EXERCISE DIRECTIONS:
Give back every record below word for word, with the pictures omitted.

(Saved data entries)
● ● ● ●

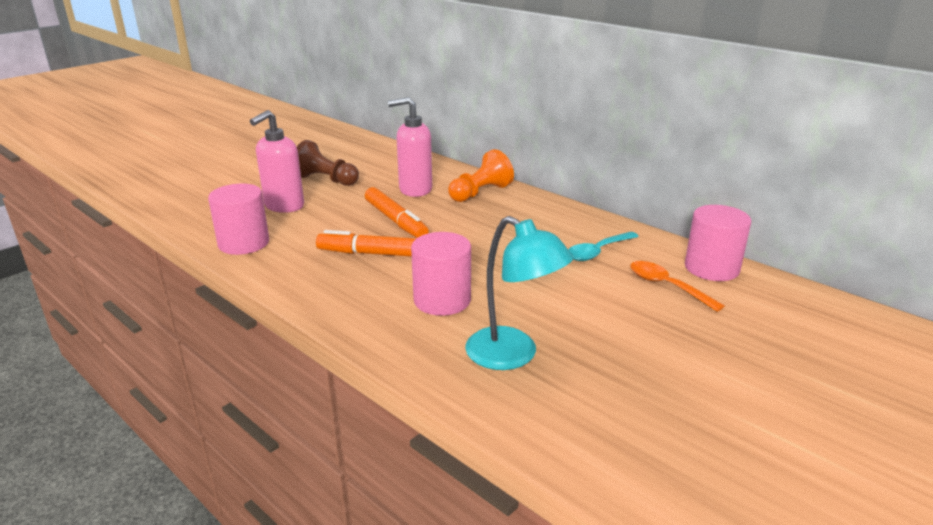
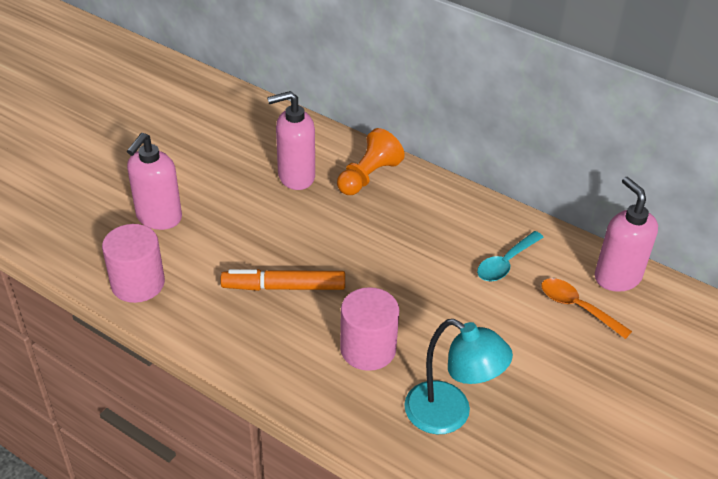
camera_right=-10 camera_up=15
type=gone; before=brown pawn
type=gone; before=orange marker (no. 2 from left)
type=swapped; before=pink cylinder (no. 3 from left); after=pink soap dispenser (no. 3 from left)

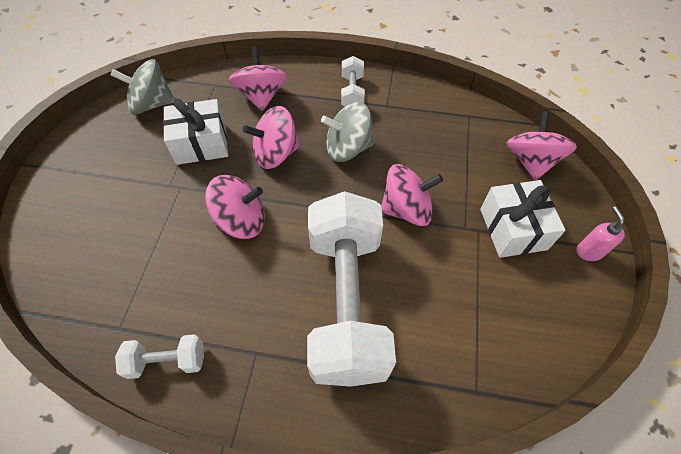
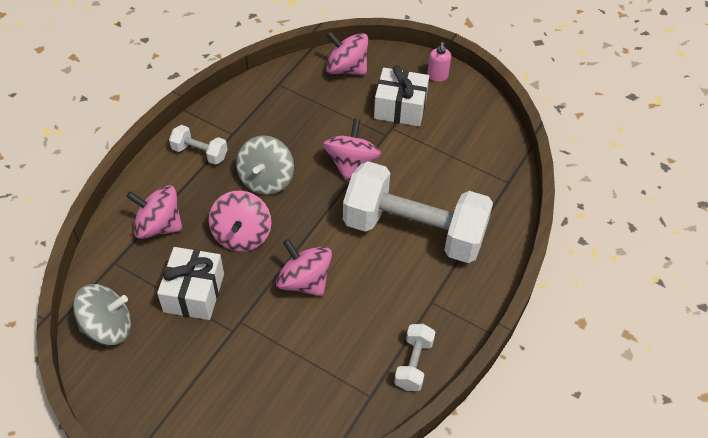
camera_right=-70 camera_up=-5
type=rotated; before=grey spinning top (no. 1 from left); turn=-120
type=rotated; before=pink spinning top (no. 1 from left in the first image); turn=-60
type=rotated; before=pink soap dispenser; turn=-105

● ● ● ●

ANSWER SPACE:
camera_right=-10 camera_up=15
type=gone; before=brown pawn
type=gone; before=orange marker (no. 2 from left)
type=swapped; before=pink cylinder (no. 3 from left); after=pink soap dispenser (no. 3 from left)

camera_right=-70 camera_up=-5
type=rotated; before=grey spinning top (no. 1 from left); turn=-120
type=rotated; before=pink spinning top (no. 1 from left in the first image); turn=-60
type=rotated; before=pink soap dispenser; turn=-105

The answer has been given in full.